Assignment
Once you find the line containing "F1: 1A (CN4/1, VS) -> 1A (CN4/1, IC3/PB1)" in the data below, copy it and each following line exactly, up to and including the line containing "R6: 6.2k (INT, VS) -> 10k (INT, VS)", and nothing else.

Extracted data

------------------------

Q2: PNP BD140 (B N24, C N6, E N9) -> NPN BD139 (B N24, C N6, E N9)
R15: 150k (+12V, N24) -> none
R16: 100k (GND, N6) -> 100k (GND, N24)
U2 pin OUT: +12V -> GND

------------------------

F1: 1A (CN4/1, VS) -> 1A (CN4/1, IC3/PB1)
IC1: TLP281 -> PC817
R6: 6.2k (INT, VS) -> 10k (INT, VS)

------------------------

Written answer
F1: 1A (CN4/1, VS) -> 1A (CN4/1, IC3/PB1)
IC1: TLP281 -> PC817
R6: 6.2k (INT, VS) -> 10k (INT, VS)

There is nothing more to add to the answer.